**Task directions:** Reproduce the following data verbatim, keeping every line and character unchanged.
## start Recorded data
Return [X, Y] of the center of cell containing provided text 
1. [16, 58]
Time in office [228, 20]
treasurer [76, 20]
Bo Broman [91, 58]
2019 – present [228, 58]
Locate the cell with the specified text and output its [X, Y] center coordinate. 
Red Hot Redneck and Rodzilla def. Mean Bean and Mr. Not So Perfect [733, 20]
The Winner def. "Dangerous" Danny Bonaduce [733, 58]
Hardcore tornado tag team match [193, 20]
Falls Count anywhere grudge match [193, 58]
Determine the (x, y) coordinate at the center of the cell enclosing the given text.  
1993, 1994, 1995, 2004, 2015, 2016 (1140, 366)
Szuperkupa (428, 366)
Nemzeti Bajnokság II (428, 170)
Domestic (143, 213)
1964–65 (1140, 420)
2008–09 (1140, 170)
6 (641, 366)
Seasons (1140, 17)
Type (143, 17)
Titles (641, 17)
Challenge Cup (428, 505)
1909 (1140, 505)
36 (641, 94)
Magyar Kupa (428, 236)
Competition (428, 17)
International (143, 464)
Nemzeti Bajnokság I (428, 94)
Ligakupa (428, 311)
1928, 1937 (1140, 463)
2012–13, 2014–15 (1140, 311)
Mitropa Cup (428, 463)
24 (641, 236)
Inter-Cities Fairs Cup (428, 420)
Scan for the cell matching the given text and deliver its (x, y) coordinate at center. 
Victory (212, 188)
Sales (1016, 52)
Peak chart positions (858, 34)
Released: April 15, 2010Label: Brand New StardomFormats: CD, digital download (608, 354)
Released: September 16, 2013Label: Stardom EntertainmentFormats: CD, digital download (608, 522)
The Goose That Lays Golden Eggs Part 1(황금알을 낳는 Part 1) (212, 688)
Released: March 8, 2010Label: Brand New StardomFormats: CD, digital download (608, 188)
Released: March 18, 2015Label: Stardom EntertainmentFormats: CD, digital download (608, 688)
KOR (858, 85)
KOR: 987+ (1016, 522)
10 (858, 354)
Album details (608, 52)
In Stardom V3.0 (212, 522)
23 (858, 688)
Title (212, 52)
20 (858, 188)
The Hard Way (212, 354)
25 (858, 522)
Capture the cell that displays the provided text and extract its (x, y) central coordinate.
## end Recorded data
**Answer below:**
Return [X, Y] of the center of cell containing provided text 
1. [16, 58]
Time in office [228, 20]
treasurer [76, 20]
Bo Broman [91, 58]
2019 – present [228, 58]
Locate the cell with the specified text and output its [X, Y] center coordinate. 
Red Hot Redneck and Rodzilla def. Mean Bean and Mr. Not So Perfect [733, 20]
The Winner def. "Dangerous" Danny Bonaduce [733, 58]
Hardcore tornado tag team match [193, 20]
Falls Count anywhere grudge match [193, 58]
Determine the (x, y) coordinate at the center of the cell enclosing the given text.  
1993, 1994, 1995, 2004, 2015, 2016 (1140, 366)
Szuperkupa (428, 366)
Nemzeti Bajnokság II (428, 170)
Domestic (143, 213)
1964–65 (1140, 420)
2008–09 (1140, 170)
6 (641, 366)
Seasons (1140, 17)
Type (143, 17)
Titles (641, 17)
Challenge Cup (428, 505)
1909 (1140, 505)
36 (641, 94)
Magyar Kupa (428, 236)
Competition (428, 17)
International (143, 464)
Nemzeti Bajnokság I (428, 94)
Ligakupa (428, 311)
1928, 1937 (1140, 463)
2012–13, 2014–15 (1140, 311)
Mitropa Cup (428, 463)
24 (641, 236)
Inter-Cities Fairs Cup (428, 420)
Scan for the cell matching the given text and deliver its (x, y) coordinate at center. 
Victory (212, 188)
Sales (1016, 52)
Peak chart positions (858, 34)
Released: April 15, 2010Label: Brand New StardomFormats: CD, digital download (608, 354)
Released: September 16, 2013Label: Stardom EntertainmentFormats: CD, digital download (608, 522)
The Goose That Lays Golden Eggs Part 1(황금알을 낳는 Part 1) (212, 688)
Released: March 8, 2010Label: Brand New StardomFormats: CD, digital download (608, 188)
Released: March 18, 2015Label: Stardom EntertainmentFormats: CD, digital download (608, 688)
KOR (858, 85)
KOR: 987+ (1016, 522)
10 (858, 354)
Album details (608, 52)
In Stardom V3.0 (212, 522)
23 (858, 688)
Title (212, 52)
20 (858, 188)
The Hard Way (212, 354)
25 (858, 522)
Capture the cell that displays the provided text and extract its (x, y) central coordinate.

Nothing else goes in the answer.